[Before-and-after scene images]
■ ■ ■ ■ ■ ■ ■

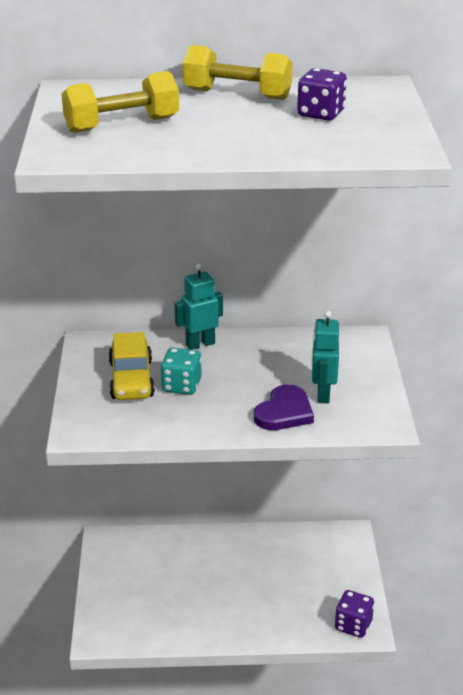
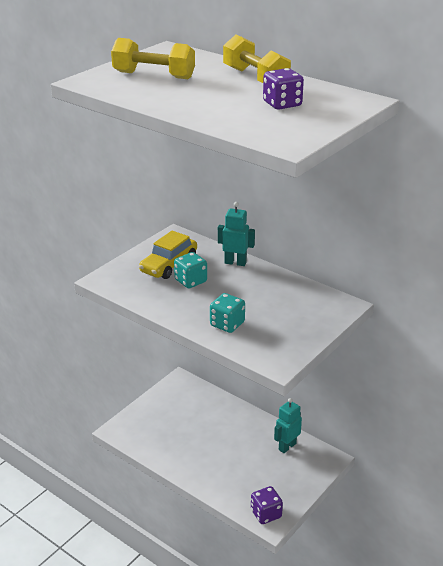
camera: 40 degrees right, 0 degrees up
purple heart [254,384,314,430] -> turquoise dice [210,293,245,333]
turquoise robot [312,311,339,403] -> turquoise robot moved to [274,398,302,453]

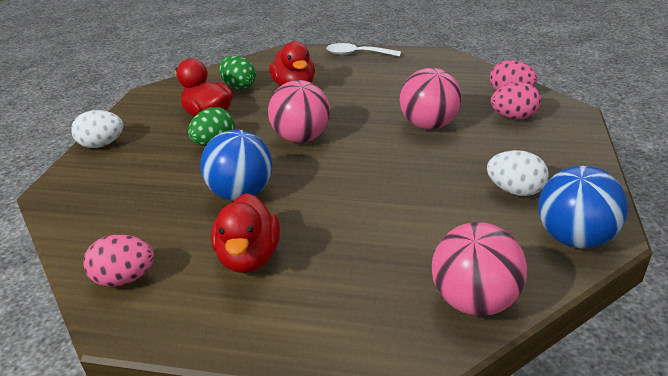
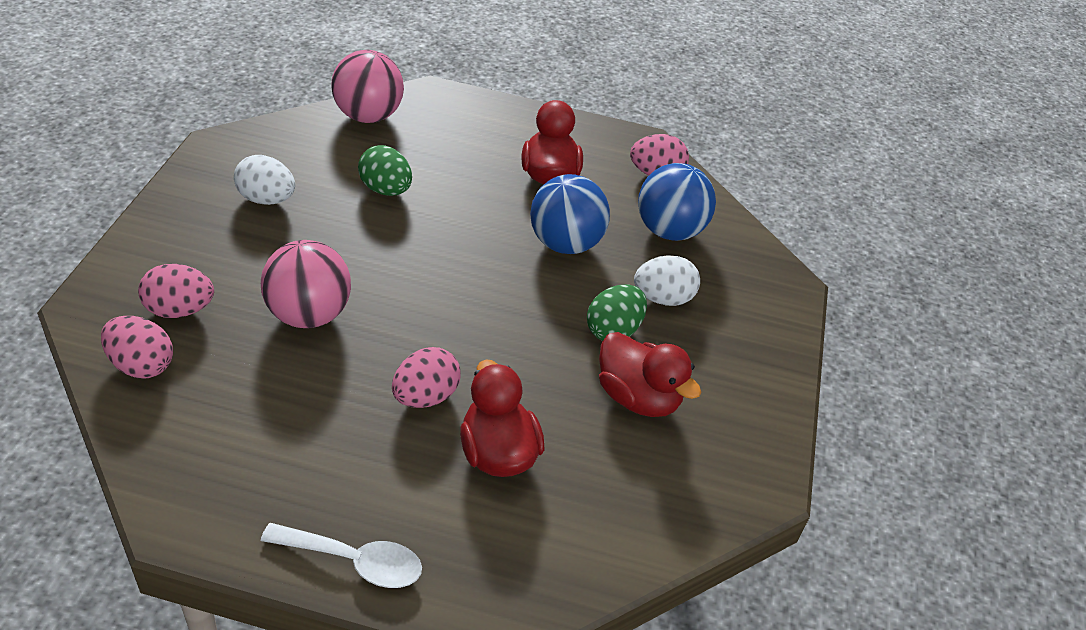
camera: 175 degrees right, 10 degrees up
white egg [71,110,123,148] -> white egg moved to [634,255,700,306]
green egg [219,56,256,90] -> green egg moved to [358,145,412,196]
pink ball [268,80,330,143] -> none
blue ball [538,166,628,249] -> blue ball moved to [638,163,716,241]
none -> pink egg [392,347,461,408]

■ ■ ■ ■ ■ ■ ■

▶ WHAT THE TASK ASKS: Every line of the entries above that holds "pink" should be copied out.

▶ ANSWER SPACE:
pink ball [268,80,330,143] -> none
none -> pink egg [392,347,461,408]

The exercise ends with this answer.